All lines from the one containing "purple pot [531,98,581,138] -> none" through the last line below must be duplicated exactly, with nothing outside that span.
━━━ Supplied records ━━━
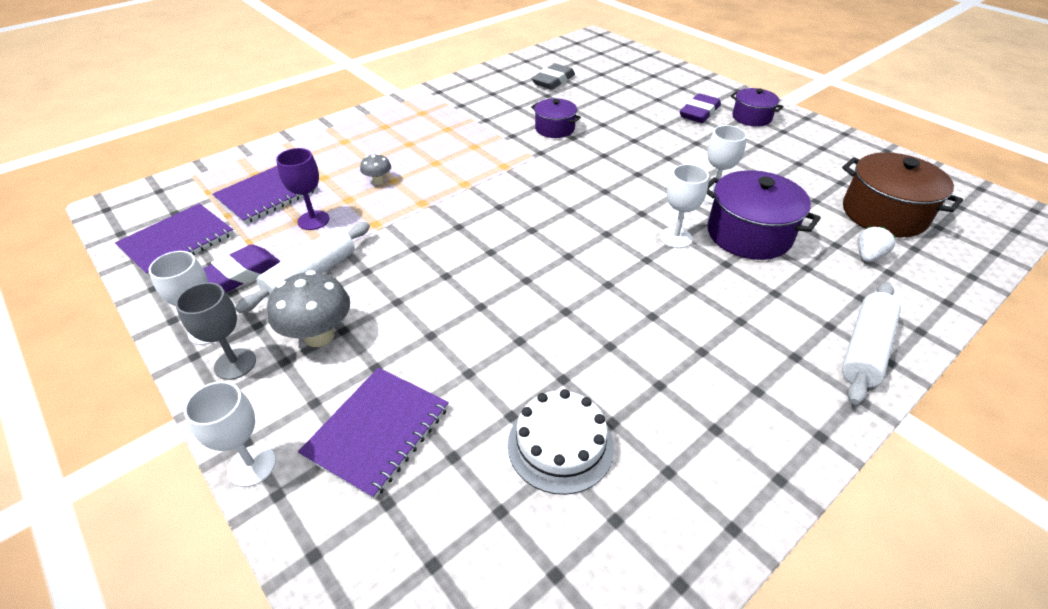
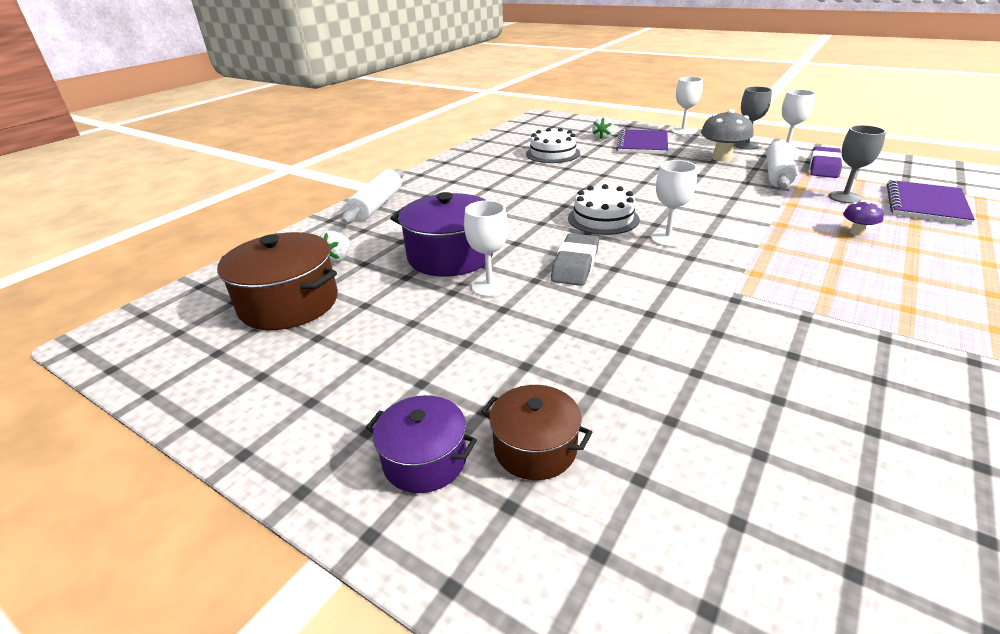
camera: 165 degrees right, 10 degrees down
purple notebook [115,203,234,277] -> none
purple goblet [276,148,329,230] -> grey goblet [829,125,886,203]
grey mushroom [360,154,391,185] -> purple mushroom [843,201,884,236]
grey eraser [531,63,575,90] -> grey eraser moved to [551,233,599,286]
purple pot [531,98,581,138] -> none
white goblet [660,164,709,248] -> white goblet moved to [651,160,697,247]
purple eraser [680,93,721,123] -> brown pot [481,385,592,480]
none -> white cake [568,184,640,235]
none -> white strawberry [592,117,614,140]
━━━
Your solution -
purple pot [531,98,581,138] -> none
white goblet [660,164,709,248] -> white goblet moved to [651,160,697,247]
purple eraser [680,93,721,123] -> brown pot [481,385,592,480]
none -> white cake [568,184,640,235]
none -> white strawberry [592,117,614,140]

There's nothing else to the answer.